Task description:
Go to the line in the entries below that holds "(387, 285) = (306, 451): blue" and repeat exactly from there through the line that holds "(564, 301) = (137, 449): green", inclusive.
[[ Exercise material, beginning ]]
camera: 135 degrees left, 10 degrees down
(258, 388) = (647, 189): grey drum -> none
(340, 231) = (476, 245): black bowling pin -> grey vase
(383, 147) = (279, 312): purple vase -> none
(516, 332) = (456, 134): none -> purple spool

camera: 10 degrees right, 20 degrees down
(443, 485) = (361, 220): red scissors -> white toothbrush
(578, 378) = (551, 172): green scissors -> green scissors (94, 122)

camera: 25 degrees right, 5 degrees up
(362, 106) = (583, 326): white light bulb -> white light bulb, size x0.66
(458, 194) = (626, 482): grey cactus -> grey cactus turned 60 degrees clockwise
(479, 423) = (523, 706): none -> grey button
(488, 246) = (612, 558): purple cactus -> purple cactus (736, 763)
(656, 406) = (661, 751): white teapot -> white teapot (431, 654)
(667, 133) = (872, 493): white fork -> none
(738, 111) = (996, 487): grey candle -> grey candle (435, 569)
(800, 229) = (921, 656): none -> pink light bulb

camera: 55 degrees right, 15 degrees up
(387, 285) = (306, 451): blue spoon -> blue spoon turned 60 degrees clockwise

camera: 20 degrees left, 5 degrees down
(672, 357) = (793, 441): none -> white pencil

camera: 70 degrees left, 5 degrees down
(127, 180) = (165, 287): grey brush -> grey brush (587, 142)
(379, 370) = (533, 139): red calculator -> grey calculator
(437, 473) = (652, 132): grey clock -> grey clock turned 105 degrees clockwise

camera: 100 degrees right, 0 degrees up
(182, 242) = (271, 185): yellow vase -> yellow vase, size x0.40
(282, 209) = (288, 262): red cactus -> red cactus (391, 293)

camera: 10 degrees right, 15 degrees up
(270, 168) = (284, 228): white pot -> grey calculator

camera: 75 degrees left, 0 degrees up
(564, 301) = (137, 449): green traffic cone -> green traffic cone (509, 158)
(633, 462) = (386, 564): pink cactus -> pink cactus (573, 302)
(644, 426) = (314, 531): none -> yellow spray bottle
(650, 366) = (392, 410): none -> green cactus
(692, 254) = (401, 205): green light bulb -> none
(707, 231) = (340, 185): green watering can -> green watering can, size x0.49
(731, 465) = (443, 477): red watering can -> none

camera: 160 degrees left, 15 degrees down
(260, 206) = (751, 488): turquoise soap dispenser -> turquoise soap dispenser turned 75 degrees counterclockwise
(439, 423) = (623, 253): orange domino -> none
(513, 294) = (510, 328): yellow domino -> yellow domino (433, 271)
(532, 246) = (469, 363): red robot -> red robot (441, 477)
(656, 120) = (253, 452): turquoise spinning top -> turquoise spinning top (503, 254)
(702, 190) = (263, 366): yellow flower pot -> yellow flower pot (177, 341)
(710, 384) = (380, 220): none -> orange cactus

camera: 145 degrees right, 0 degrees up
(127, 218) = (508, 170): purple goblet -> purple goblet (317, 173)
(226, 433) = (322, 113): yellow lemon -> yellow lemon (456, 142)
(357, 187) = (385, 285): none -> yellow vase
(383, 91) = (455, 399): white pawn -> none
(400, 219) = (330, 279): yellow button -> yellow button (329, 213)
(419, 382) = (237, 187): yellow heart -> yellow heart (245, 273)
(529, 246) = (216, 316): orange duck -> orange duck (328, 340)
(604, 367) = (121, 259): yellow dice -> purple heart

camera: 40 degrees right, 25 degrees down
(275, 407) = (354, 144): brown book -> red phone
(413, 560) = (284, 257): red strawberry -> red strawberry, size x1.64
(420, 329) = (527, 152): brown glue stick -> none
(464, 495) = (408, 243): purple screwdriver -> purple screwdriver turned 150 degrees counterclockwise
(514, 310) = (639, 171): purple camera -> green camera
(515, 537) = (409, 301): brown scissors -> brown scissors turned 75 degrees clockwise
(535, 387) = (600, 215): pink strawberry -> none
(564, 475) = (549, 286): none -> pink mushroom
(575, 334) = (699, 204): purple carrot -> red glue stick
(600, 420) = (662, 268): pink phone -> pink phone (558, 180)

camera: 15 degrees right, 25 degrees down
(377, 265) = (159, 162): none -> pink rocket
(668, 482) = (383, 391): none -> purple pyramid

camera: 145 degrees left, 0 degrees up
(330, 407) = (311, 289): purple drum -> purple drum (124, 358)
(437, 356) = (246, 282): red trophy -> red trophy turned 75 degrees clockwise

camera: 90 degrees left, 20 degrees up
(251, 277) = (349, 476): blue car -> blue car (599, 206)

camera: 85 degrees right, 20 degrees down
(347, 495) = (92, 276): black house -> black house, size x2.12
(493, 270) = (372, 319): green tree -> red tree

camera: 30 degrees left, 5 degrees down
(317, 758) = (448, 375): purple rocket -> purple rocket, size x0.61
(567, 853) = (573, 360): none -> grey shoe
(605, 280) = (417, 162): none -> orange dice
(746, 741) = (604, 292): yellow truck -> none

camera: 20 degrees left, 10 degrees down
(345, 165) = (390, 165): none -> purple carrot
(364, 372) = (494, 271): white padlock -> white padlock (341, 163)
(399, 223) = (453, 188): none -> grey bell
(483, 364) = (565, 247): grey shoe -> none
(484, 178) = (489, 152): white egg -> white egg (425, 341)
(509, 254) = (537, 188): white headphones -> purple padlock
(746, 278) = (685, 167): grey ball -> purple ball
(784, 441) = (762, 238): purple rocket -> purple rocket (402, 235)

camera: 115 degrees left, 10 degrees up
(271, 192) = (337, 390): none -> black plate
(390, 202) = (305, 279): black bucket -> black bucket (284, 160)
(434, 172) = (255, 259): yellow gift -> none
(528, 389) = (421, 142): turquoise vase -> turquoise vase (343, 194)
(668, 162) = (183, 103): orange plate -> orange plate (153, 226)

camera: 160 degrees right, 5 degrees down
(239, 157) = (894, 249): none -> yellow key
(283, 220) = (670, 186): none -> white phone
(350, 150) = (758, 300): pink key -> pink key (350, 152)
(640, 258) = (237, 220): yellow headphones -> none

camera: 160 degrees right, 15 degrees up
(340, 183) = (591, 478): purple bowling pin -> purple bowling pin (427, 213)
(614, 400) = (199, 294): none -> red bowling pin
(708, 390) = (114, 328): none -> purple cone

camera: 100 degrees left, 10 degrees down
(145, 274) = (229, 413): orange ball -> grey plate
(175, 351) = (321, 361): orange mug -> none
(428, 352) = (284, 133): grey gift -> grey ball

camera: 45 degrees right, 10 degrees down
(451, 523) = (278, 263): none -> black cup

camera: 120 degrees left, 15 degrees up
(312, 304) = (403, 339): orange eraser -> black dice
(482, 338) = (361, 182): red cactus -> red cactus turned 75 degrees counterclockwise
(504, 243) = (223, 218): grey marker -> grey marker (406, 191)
[[ Exercise material, end ]]
Your response:
(387, 285) = (306, 451): blue spoon -> blue spoon turned 60 degrees clockwise

camera: 20 degrees left, 5 degrees down
(672, 357) = (793, 441): none -> white pencil

camera: 70 degrees left, 5 degrees down
(127, 180) = (165, 287): grey brush -> grey brush (587, 142)
(379, 370) = (533, 139): red calculator -> grey calculator
(437, 473) = (652, 132): grey clock -> grey clock turned 105 degrees clockwise

camera: 100 degrees right, 0 degrees up
(182, 242) = (271, 185): yellow vase -> yellow vase, size x0.40
(282, 209) = (288, 262): red cactus -> red cactus (391, 293)

camera: 10 degrees right, 15 degrees up
(270, 168) = (284, 228): white pot -> grey calculator

camera: 75 degrees left, 0 degrees up
(564, 301) = (137, 449): green traffic cone -> green traffic cone (509, 158)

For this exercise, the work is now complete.